▸ **PROBLEM TO WORK ON**: Out of the entries that follow, copy each line containing "degrees".

(Data items)
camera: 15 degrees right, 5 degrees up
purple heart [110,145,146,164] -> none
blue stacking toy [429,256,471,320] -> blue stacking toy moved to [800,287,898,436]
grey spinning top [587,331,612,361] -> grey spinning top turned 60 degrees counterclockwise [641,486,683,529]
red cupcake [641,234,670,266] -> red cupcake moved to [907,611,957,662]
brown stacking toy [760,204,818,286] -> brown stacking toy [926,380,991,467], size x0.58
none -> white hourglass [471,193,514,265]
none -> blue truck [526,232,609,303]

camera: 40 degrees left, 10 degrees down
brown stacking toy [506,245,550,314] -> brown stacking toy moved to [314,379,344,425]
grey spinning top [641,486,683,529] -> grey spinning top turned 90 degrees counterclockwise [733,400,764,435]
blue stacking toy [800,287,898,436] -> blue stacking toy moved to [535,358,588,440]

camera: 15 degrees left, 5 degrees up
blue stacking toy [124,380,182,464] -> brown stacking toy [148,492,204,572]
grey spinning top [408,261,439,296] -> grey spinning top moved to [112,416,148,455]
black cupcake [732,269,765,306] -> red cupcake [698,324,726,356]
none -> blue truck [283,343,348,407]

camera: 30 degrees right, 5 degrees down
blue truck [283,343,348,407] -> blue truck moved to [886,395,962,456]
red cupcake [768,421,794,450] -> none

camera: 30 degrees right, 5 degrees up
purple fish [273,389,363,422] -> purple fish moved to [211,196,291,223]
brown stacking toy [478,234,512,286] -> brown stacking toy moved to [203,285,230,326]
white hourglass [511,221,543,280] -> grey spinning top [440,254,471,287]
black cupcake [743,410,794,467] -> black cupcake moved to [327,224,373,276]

▸ **ANSWER TO THIS TASK**:
camera: 15 degrees right, 5 degrees up
grey spinning top [587,331,612,361] -> grey spinning top turned 60 degrees counterclockwise [641,486,683,529]
camera: 40 degrees left, 10 degrees down
grey spinning top [641,486,683,529] -> grey spinning top turned 90 degrees counterclockwise [733,400,764,435]
camera: 15 degrees left, 5 degrees up
camera: 30 degrees right, 5 degrees down
camera: 30 degrees right, 5 degrees up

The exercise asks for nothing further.